:: WORK TO COMPLETE ::
From the line containing "none -> white 1x1 plate [449,240,506,289]" down to the final line of the entries below, quote every line verbatim. Exclude pictures.

=== DATA TO USE ===

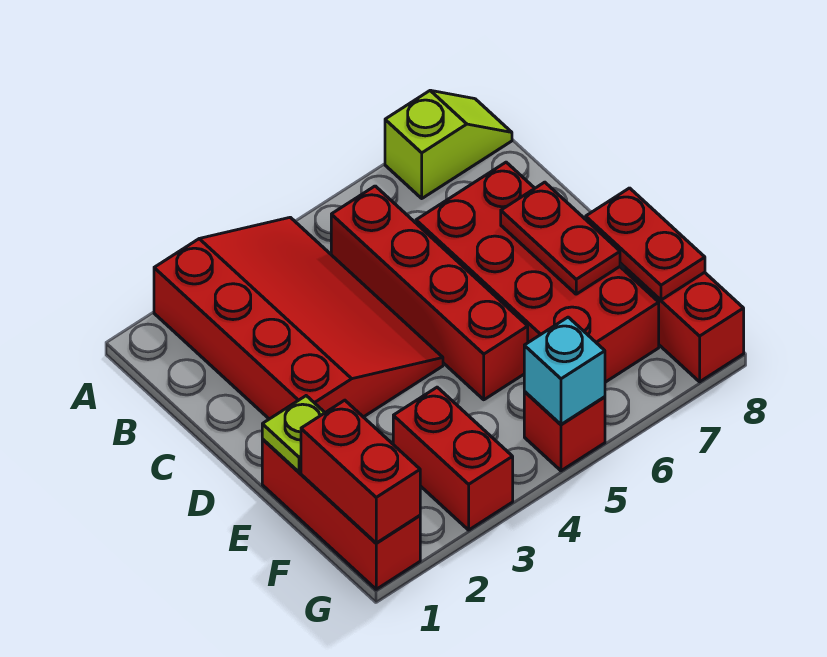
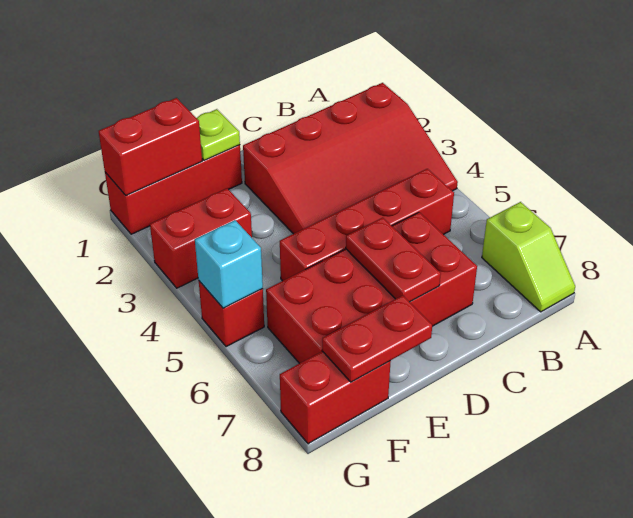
red 1x2 plate [501,182,620,294] -> red 1x2 plate turned to [346,218,441,302]

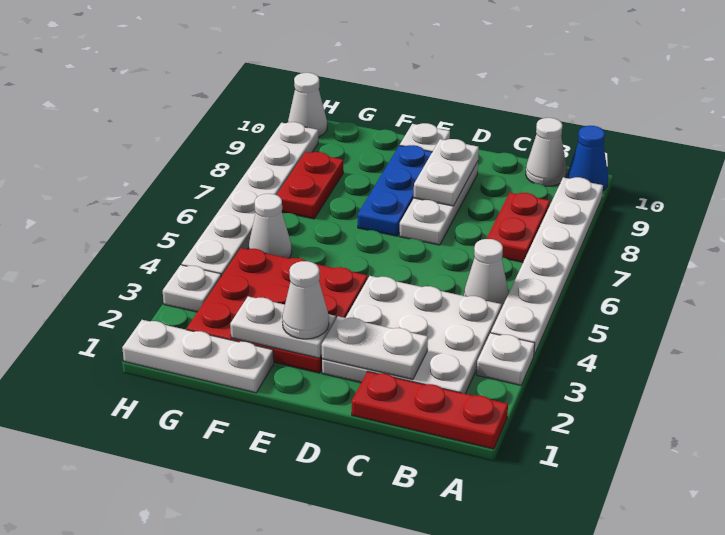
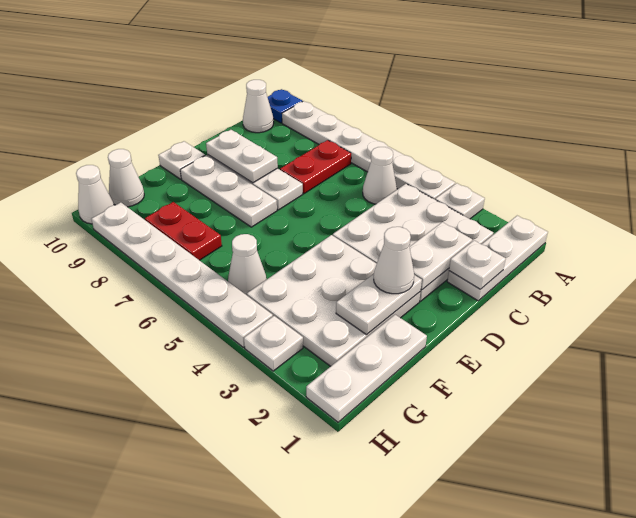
red 1x3 plate [352,372,508,449] -> white 1x3 plate [447,216,548,301]
blue 1x1 cone [567,126,608,191] -> blue 1x1 plate [268,89,303,123]
red 1x2 plate [487,193,550,262] -> red 1x2 plate turned to [280,140,351,194]
none -> white 1x1 plate [449,240,506,289]
red 3x3 plate [187,248,367,373] -> white 3x3 plate [247,235,420,366]
blue 1x3 plate [358,145,432,236] -> white 1x3 plate [180,155,277,227]
none -> white 1x1 cone [108,149,144,207]

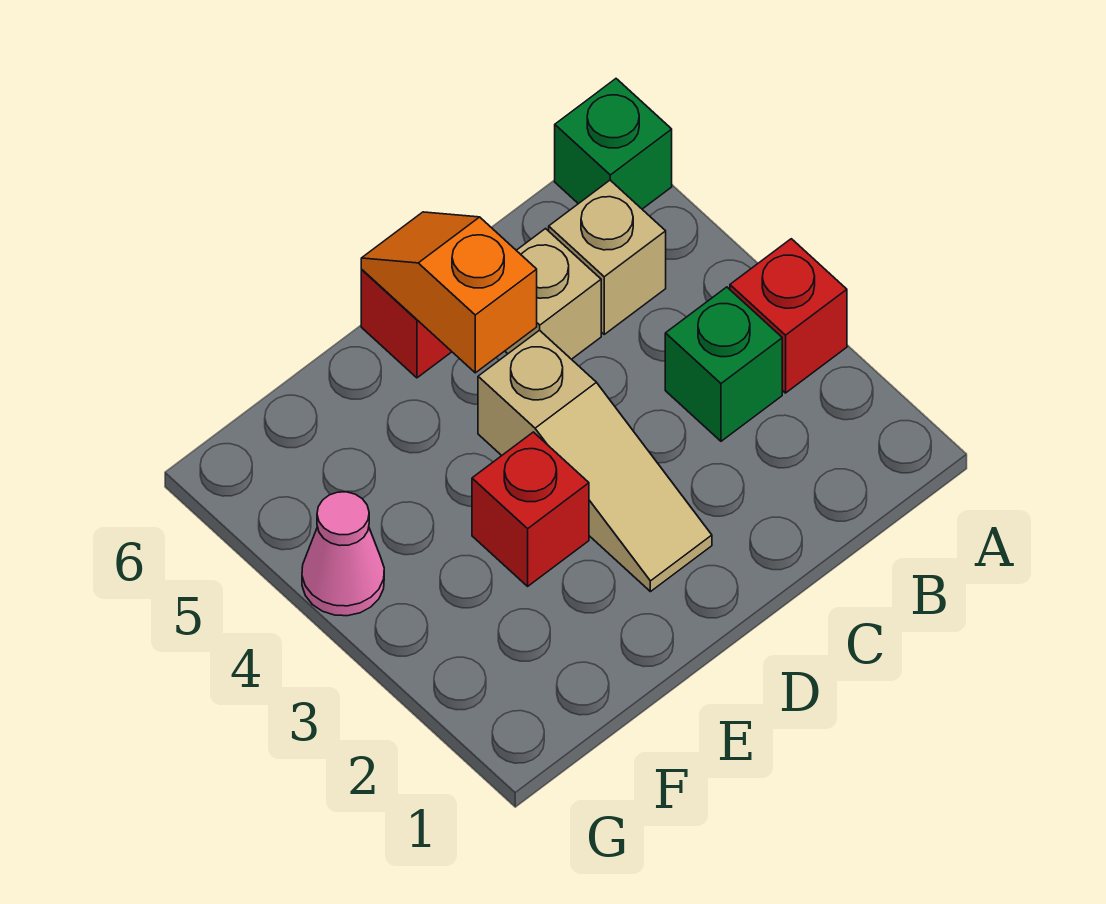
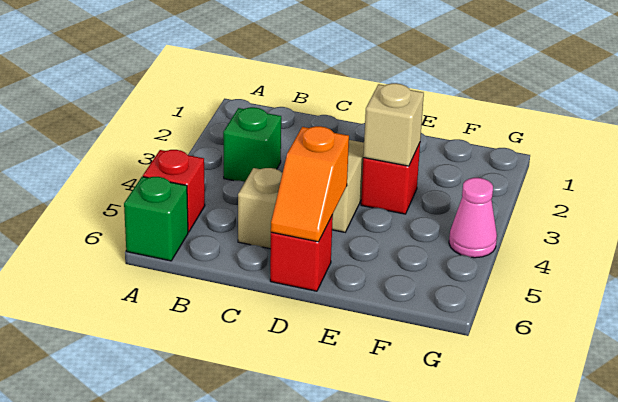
red 1x1 brick [730,239,847,393] -> red 1x1 brick moved to [143,150,205,232]
tan 1x1 brick [549,180,666,334] -> tan 1x1 brick moved to [363,83,424,166]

===

:: RESULT FOR THIS EXERCISE ::
none -> white 1x1 plate [449,240,506,289]
red 3x3 plate [187,248,367,373] -> white 3x3 plate [247,235,420,366]
blue 1x3 plate [358,145,432,236] -> white 1x3 plate [180,155,277,227]
none -> white 1x1 cone [108,149,144,207]

red 1x1 brick [730,239,847,393] -> red 1x1 brick moved to [143,150,205,232]
tan 1x1 brick [549,180,666,334] -> tan 1x1 brick moved to [363,83,424,166]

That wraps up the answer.